*** Opening Dataset ***
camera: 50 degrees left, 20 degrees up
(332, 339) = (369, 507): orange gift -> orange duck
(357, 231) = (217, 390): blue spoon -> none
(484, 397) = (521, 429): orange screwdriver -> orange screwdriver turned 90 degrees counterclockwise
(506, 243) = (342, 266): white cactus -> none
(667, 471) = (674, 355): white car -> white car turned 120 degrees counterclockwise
*** Closing Dataset ***
*** Opening Dataset ***
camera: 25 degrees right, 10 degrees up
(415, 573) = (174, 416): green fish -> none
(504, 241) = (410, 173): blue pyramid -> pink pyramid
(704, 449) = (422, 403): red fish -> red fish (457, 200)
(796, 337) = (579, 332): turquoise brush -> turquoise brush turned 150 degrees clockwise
*** Closing Dataset ***
Your task is to retype the entries verbatim, starting with the line that holds "(357, 231) = (217, 390): blue spoon -> none" and stopping after the line that holds "(667, 471) = (674, 355): white".

(357, 231) = (217, 390): blue spoon -> none
(484, 397) = (521, 429): orange screwdriver -> orange screwdriver turned 90 degrees counterclockwise
(506, 243) = (342, 266): white cactus -> none
(667, 471) = (674, 355): white car -> white car turned 120 degrees counterclockwise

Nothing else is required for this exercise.